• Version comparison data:
↓
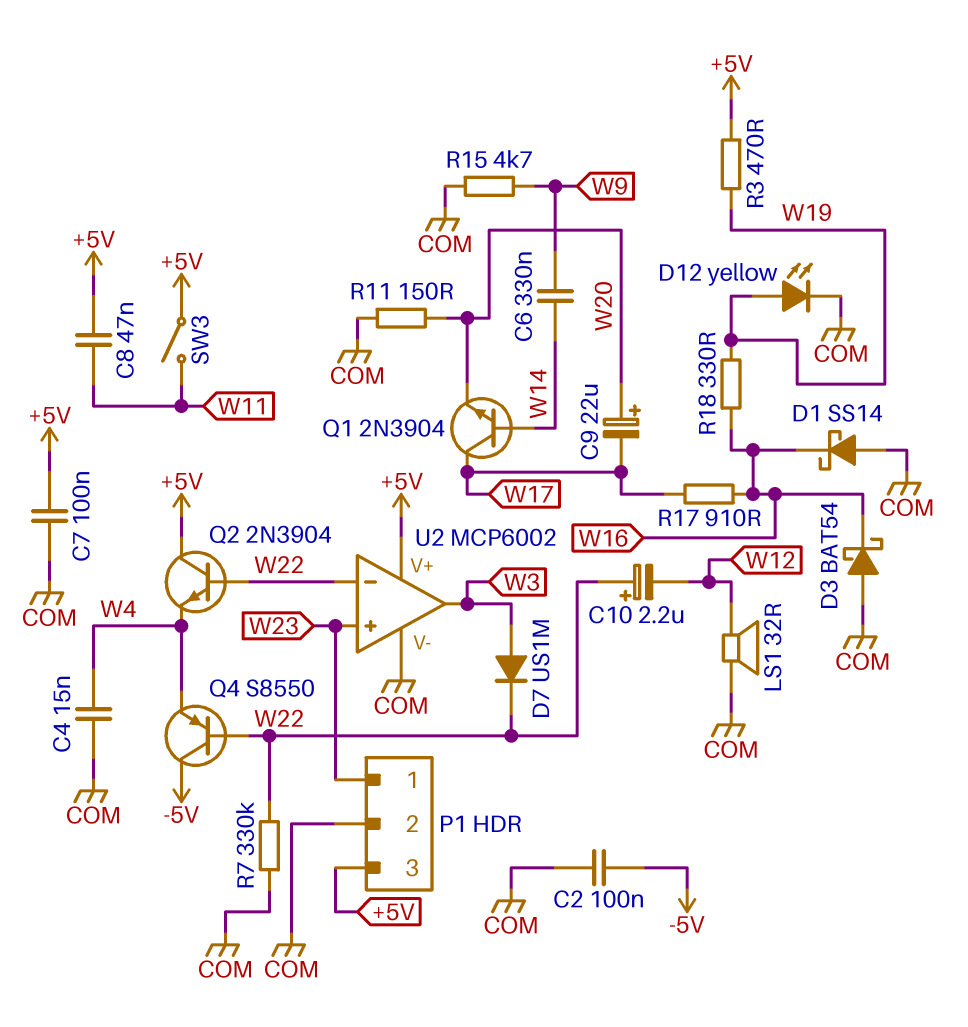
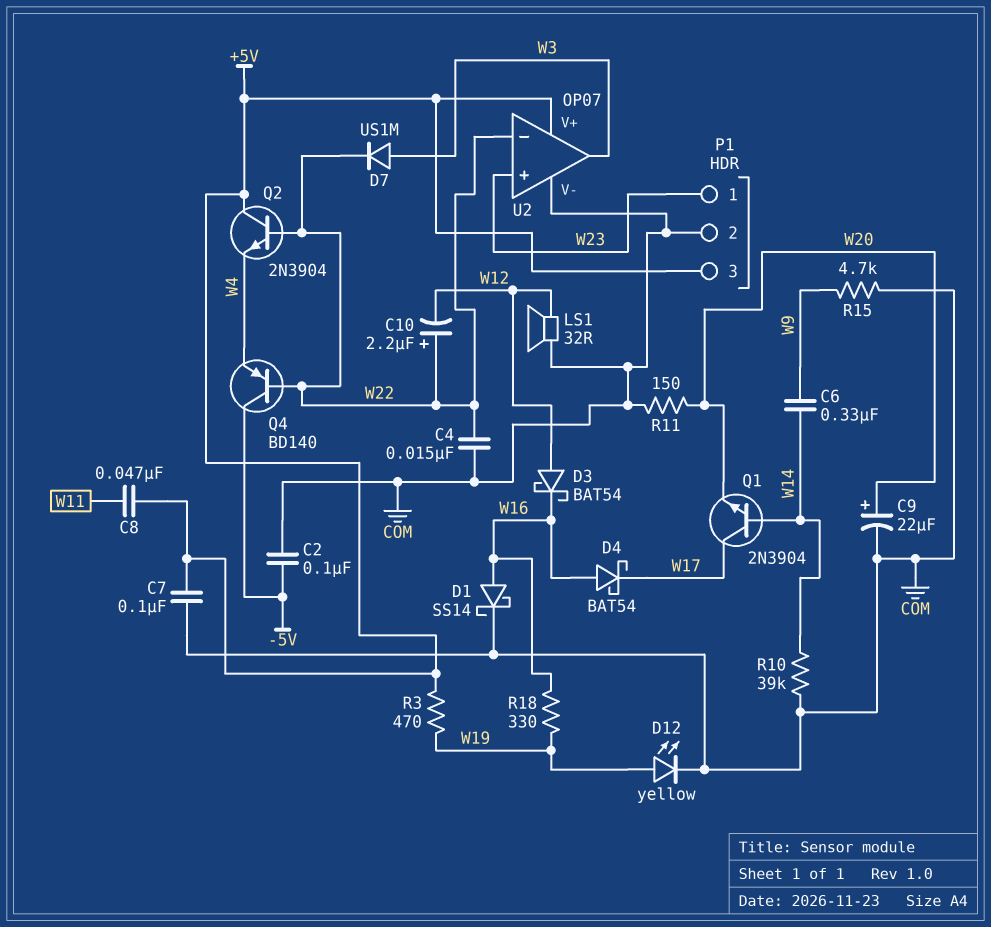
C4: 15nF (COM, W4) -> 15nF (COM, W22)
C9: 22uF (plus W20, minus W17) -> 22uF (plus W20, minus COM)
D1: schottky SS14 (A COM, K W16) -> schottky SS14 (A W16, K COM)
D3: schottky BAT54 (A COM, K W16) -> schottky BAT54 (A W12, K W16)
D4: none -> schottky BAT54 (A W16, K W17)
Q4: PNP S8550 (B W22, C -5V, E W4) -> PNP BD140 (B W22, C -5V, E W4)
R7: 330k (COM, W22) -> none
R10: none -> 39k (COM, W14)
R17: 910 (W16, W17) -> none
SW3: switch (+5V, W11) -> none
U2: MCP6002 -> OP07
↑
• TASK TO CARRY OUT:
Output exactly the lines from the first line of the records through the line containing "R17: 910 (W16, W17) -> none". Leave out every picture.

• ANSWER SPACE:
C4: 15nF (COM, W4) -> 15nF (COM, W22)
C9: 22uF (plus W20, minus W17) -> 22uF (plus W20, minus COM)
D1: schottky SS14 (A COM, K W16) -> schottky SS14 (A W16, K COM)
D3: schottky BAT54 (A COM, K W16) -> schottky BAT54 (A W12, K W16)
D4: none -> schottky BAT54 (A W16, K W17)
Q4: PNP S8550 (B W22, C -5V, E W4) -> PNP BD140 (B W22, C -5V, E W4)
R7: 330k (COM, W22) -> none
R10: none -> 39k (COM, W14)
R17: 910 (W16, W17) -> none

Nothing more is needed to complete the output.